YOUR GOAL | What is needed is an exact copy of the data below, pictures excluded.

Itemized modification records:

-------------------------

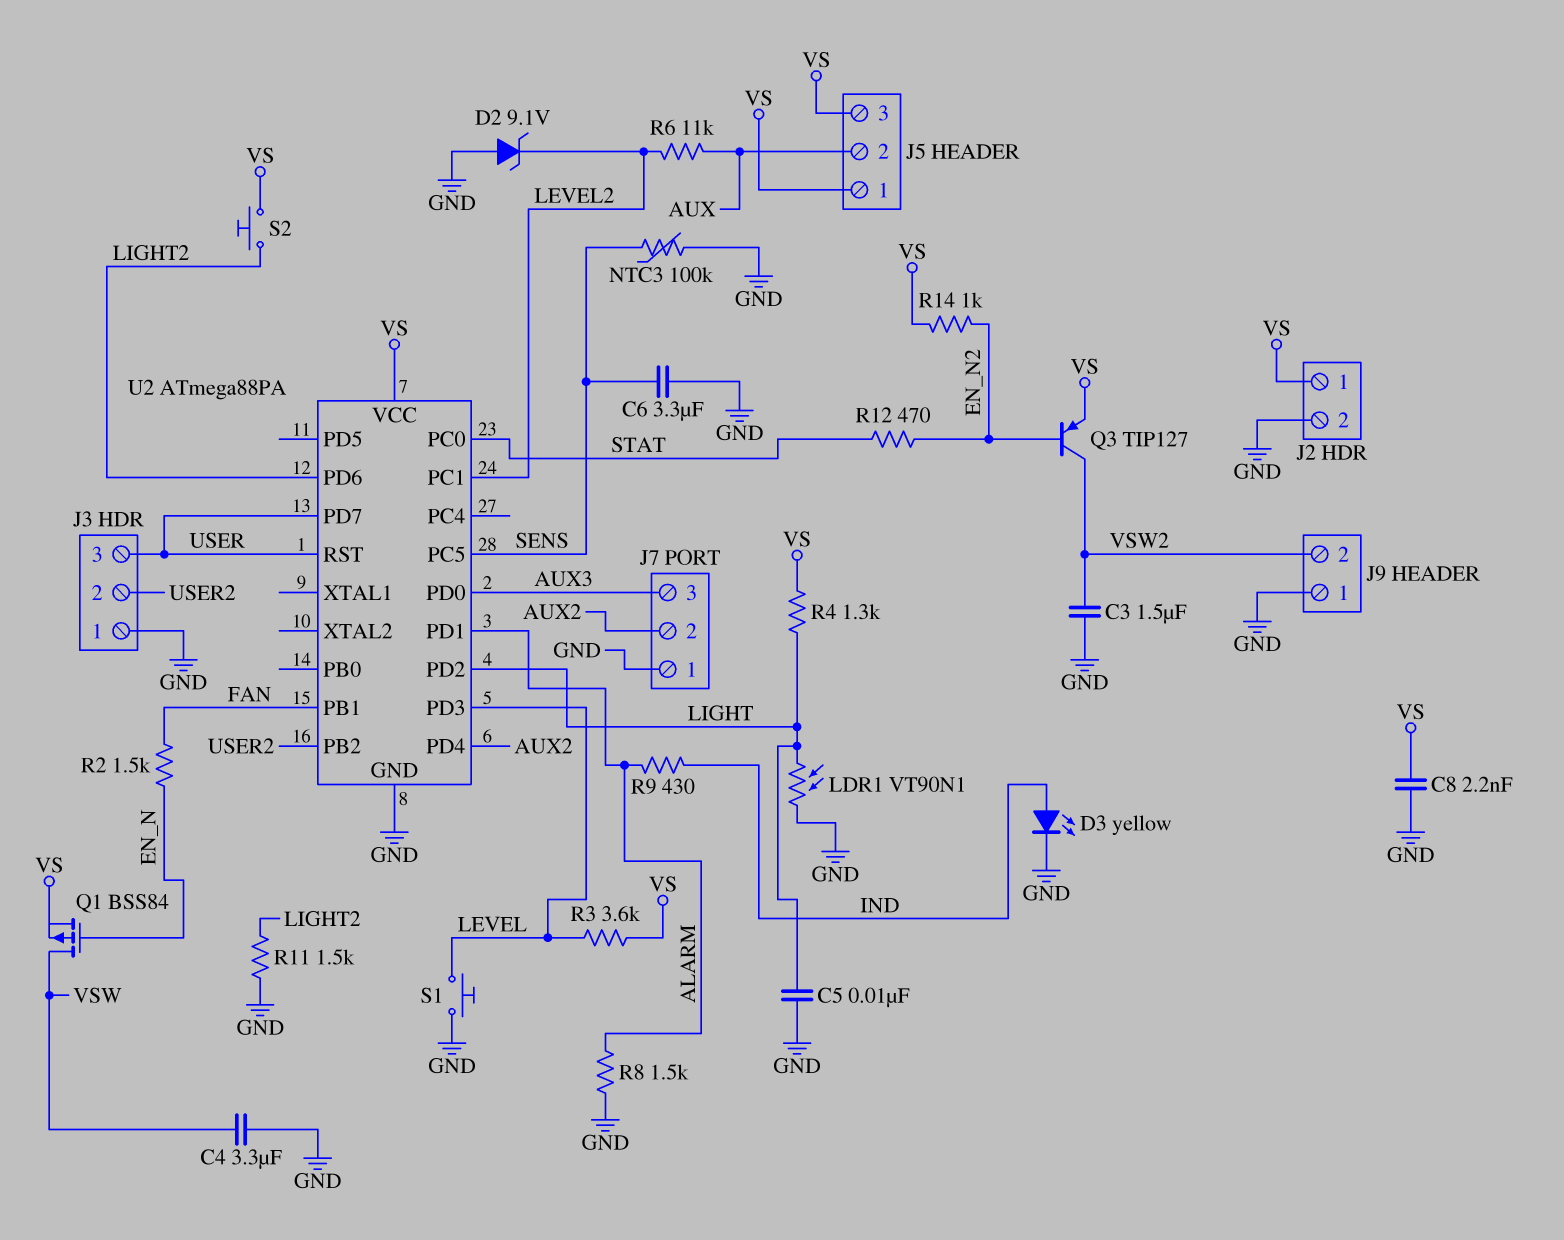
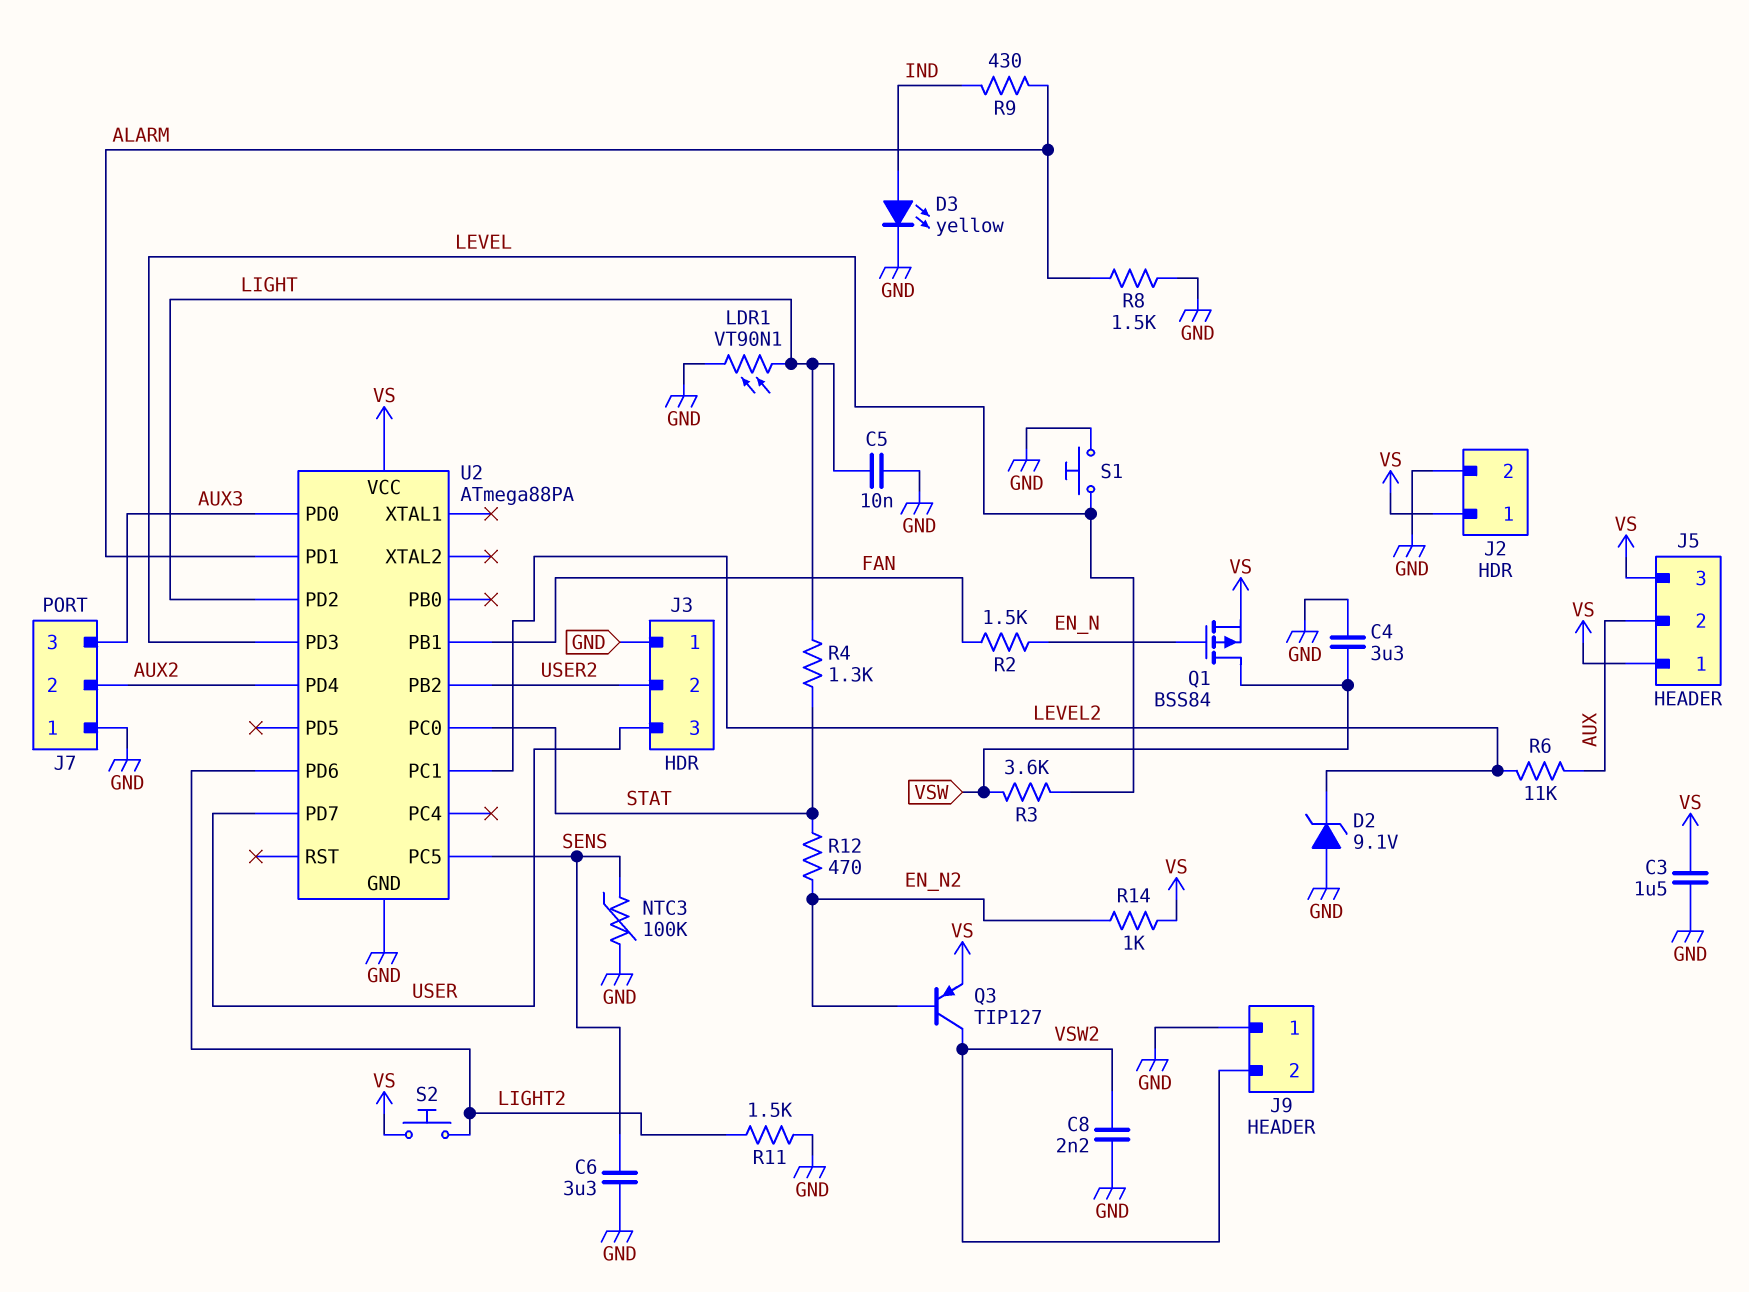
C3: 1.5uF (GND, VSW2) -> 1.5uF (GND, VS)
C8: 2.2nF (GND, VS) -> 2.2nF (GND, VSW2)
R3: 3.6k (LEVEL, VS) -> 3.6k (LEVEL, VSW)
R4: 1.3k (LIGHT, VS) -> 1.3k (LIGHT, STAT)
U2 pin RST: USER -> none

-------------------------

RESPONSE TO THIS TASK |
C3: 1.5uF (GND, VSW2) -> 1.5uF (GND, VS)
C8: 2.2nF (GND, VS) -> 2.2nF (GND, VSW2)
R3: 3.6k (LEVEL, VS) -> 3.6k (LEVEL, VSW)
R4: 1.3k (LIGHT, VS) -> 1.3k (LIGHT, STAT)
U2 pin RST: USER -> none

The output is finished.